-- INFORMATION SUPPLIED follows --
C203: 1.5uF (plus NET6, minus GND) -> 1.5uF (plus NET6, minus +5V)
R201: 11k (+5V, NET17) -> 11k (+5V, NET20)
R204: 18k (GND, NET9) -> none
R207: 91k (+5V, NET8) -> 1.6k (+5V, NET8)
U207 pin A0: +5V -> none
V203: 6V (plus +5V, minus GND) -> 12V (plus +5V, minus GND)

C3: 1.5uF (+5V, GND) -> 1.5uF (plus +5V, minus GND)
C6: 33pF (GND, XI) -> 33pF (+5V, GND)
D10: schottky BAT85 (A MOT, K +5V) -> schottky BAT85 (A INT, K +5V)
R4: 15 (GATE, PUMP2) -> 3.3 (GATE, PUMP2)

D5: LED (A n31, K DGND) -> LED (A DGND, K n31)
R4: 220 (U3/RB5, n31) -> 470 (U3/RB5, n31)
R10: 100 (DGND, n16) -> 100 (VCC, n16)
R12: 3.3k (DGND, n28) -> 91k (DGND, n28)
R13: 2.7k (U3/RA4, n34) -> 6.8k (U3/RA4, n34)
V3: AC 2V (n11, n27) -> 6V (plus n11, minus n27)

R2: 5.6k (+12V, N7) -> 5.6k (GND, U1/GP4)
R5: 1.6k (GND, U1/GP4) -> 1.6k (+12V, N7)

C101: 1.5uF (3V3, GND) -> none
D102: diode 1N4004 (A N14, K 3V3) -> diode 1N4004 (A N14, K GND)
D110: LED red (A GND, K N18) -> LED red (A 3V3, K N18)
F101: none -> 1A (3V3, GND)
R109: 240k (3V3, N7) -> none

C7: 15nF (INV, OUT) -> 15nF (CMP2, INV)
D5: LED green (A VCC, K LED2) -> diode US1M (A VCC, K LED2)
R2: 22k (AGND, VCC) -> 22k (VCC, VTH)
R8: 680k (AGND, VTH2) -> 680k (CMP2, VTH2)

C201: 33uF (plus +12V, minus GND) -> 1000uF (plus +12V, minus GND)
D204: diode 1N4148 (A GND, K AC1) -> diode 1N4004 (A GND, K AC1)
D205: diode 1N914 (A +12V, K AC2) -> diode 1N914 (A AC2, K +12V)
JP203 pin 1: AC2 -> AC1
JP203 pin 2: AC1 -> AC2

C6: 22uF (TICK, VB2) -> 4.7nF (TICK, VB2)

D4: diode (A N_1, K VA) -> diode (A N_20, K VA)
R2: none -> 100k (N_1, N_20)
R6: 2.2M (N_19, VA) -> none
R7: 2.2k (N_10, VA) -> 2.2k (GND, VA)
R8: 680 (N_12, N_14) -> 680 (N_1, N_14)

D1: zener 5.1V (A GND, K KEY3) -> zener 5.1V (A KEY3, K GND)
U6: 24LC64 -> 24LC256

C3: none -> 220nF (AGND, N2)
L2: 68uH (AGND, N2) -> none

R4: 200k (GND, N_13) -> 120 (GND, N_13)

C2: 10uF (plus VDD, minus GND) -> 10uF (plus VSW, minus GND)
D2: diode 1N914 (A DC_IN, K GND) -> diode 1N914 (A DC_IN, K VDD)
-- INFORMATION SUPPLIED concluded --
BRIEF — Please make an exact copy of the lines above from the line with "R6: 2.2M (N_19, VA) -> none" through the line with "C2: 10uF (plus", both ends included.

YOUR RESPONSE —
R6: 2.2M (N_19, VA) -> none
R7: 2.2k (N_10, VA) -> 2.2k (GND, VA)
R8: 680 (N_12, N_14) -> 680 (N_1, N_14)

D1: zener 5.1V (A GND, K KEY3) -> zener 5.1V (A KEY3, K GND)
U6: 24LC64 -> 24LC256

C3: none -> 220nF (AGND, N2)
L2: 68uH (AGND, N2) -> none

R4: 200k (GND, N_13) -> 120 (GND, N_13)

C2: 10uF (plus VDD, minus GND) -> 10uF (plus VSW, minus GND)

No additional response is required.